===== Records for the exercise =====

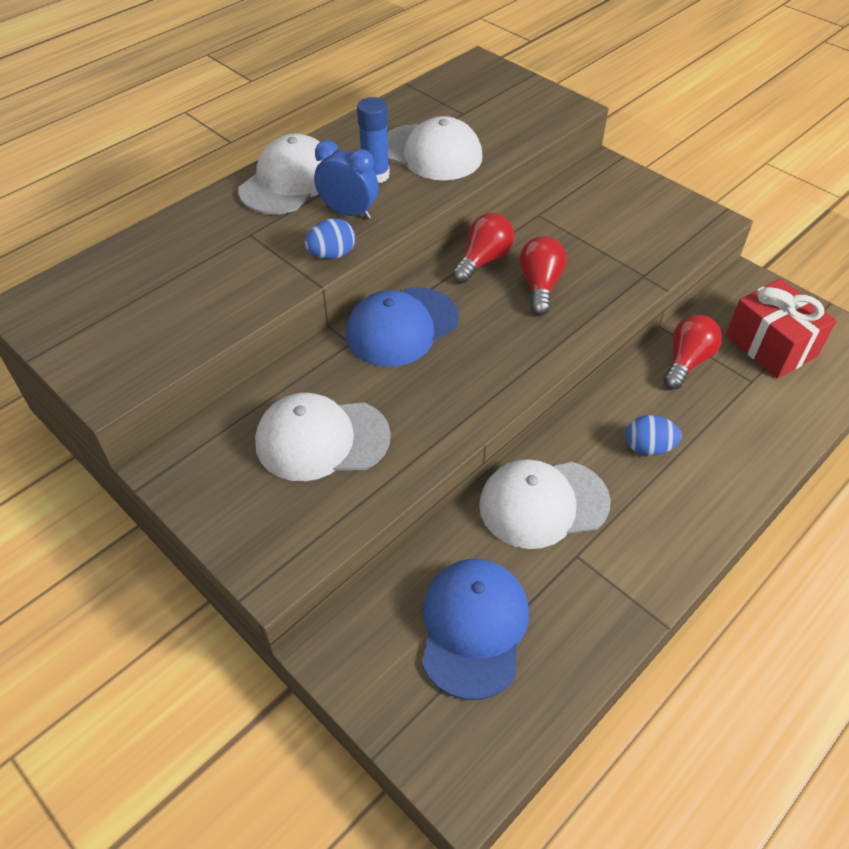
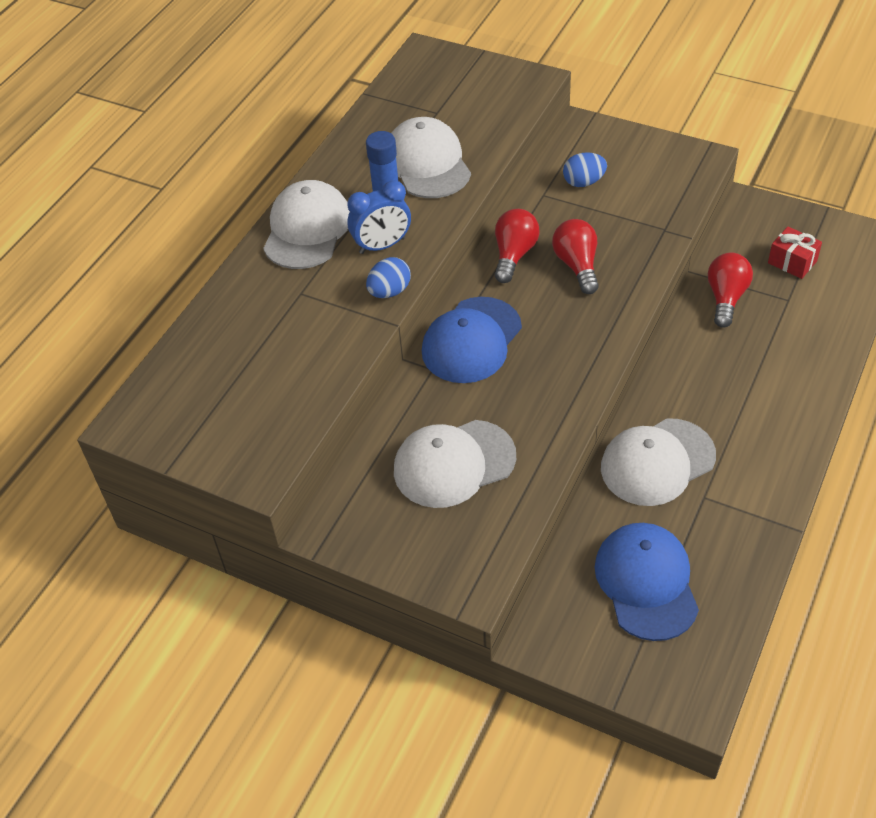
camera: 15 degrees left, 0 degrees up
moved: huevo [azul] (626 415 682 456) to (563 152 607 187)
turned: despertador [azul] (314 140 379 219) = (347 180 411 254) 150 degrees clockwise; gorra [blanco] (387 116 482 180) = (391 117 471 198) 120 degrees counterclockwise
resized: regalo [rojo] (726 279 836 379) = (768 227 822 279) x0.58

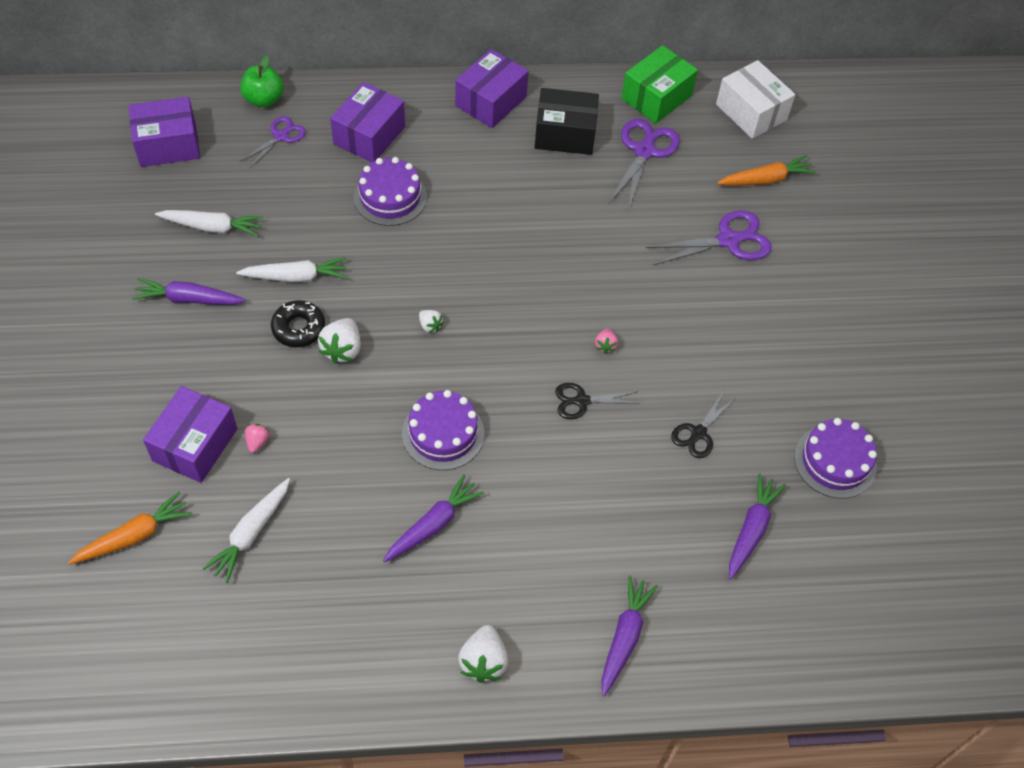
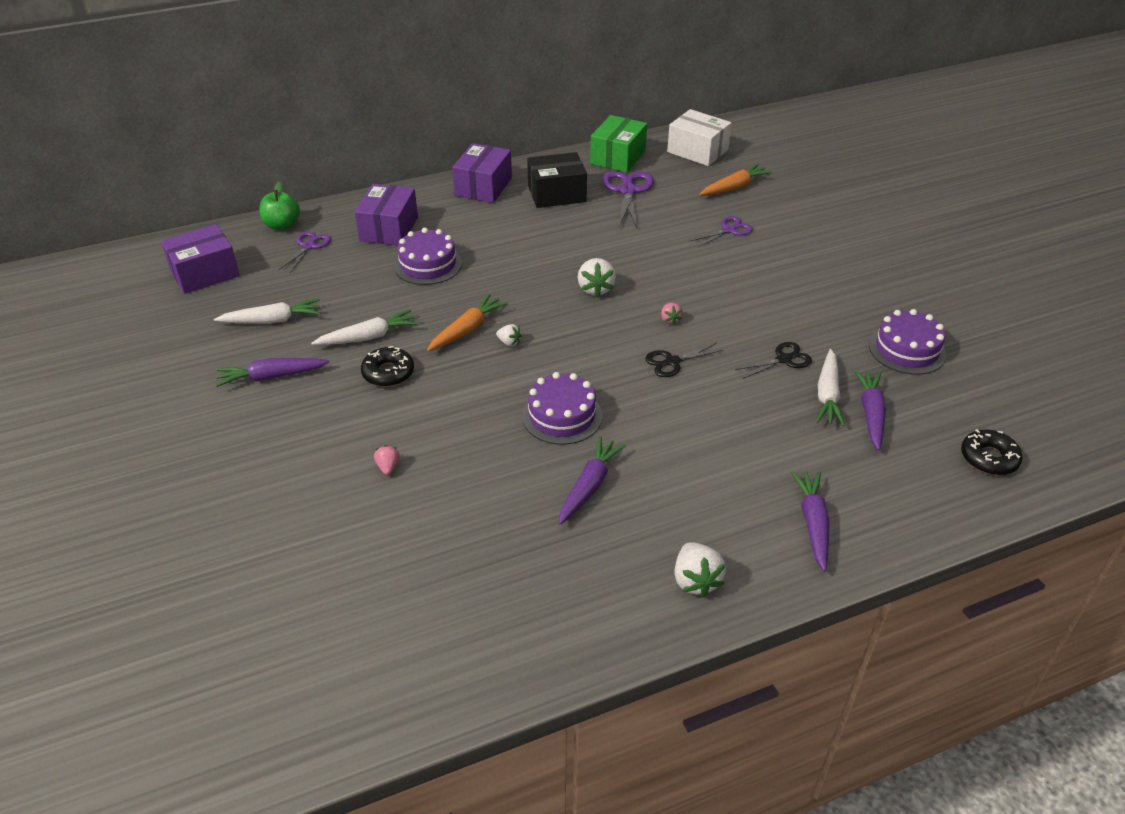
camera: 15 degrees left, 15 degrees down
removed: caja [morado] (143 386 237 483)
added: rosquilla [negro] (961 429 1023 475)
moved: zanahoria [naranja] (68 491 192 564) to (427 294 508 351); zanahoria [blanco] (202 478 290 583) to (816 349 845 426); fresa [blanco] (318 318 361 364) to (578 258 616 297)
turned: tijeras [negro] (671 392 735 458) = (735 342 812 379) 135 degrees counterclockwise
resized: tijeras [morado] (646 210 772 265) = (691 216 753 247) x0.62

=====

Look through the entries and work out how many lines have the word "azul" in them; reply with that number only.

2